— Work order —
Lines holding the string "move" are the ones to copy; find them all in the data.

— Material supplied —
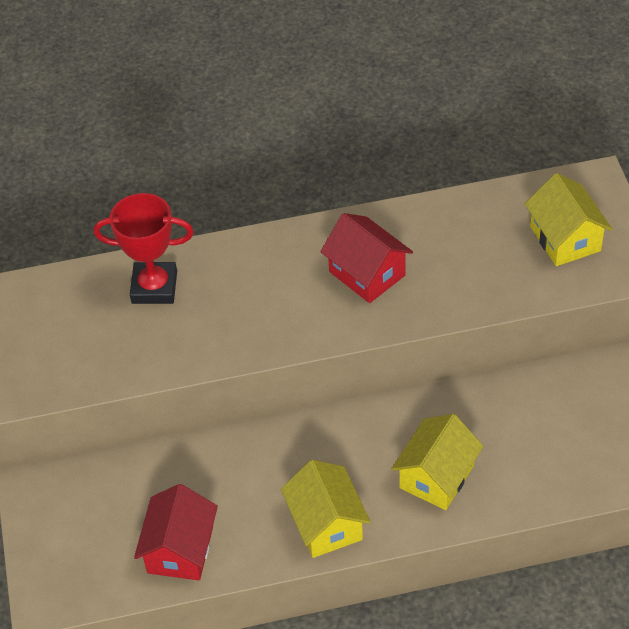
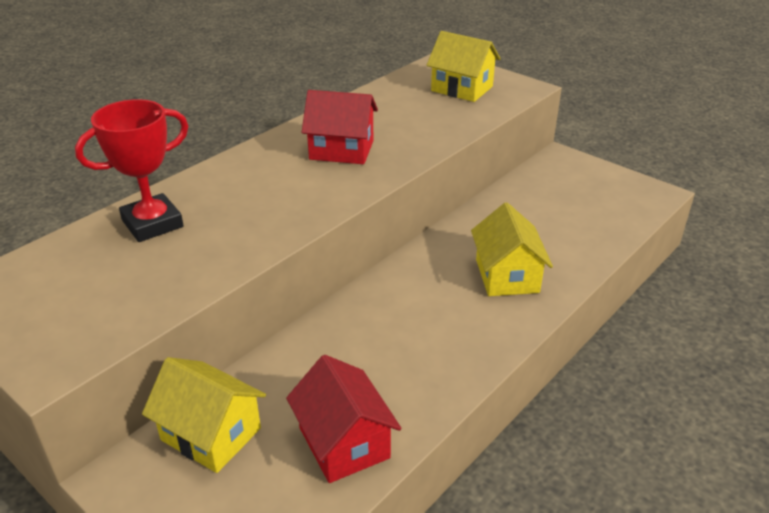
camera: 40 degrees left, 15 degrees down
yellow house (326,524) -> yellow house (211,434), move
--
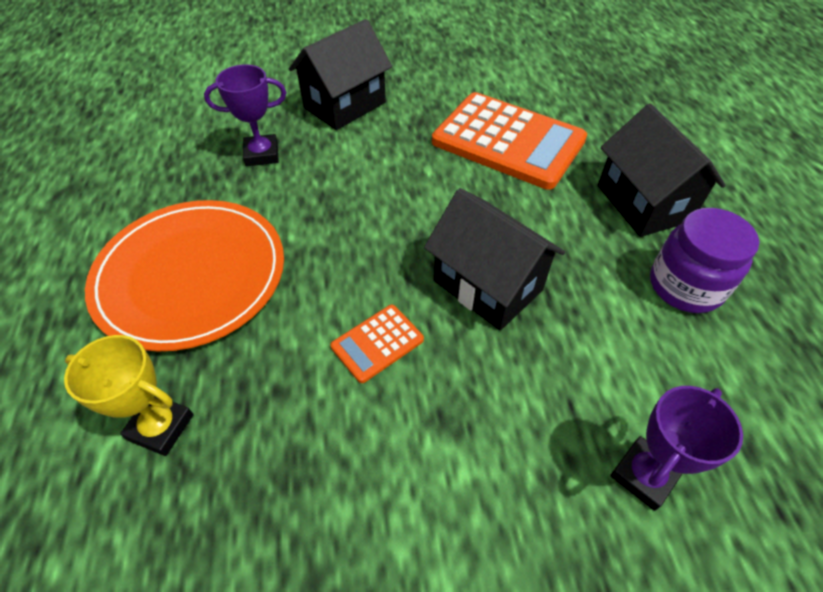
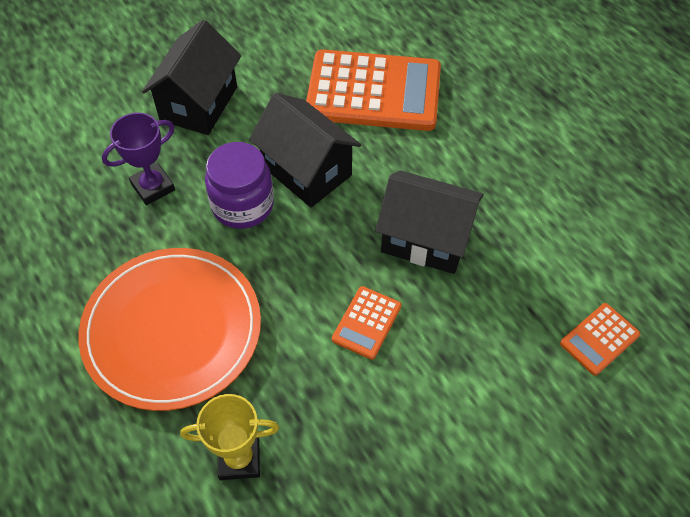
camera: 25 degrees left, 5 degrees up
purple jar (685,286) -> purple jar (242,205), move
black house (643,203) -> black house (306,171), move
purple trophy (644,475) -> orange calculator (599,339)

— Response —
yellow house (326,524) -> yellow house (211,434), move
purple jar (685,286) -> purple jar (242,205), move
black house (643,203) -> black house (306,171), move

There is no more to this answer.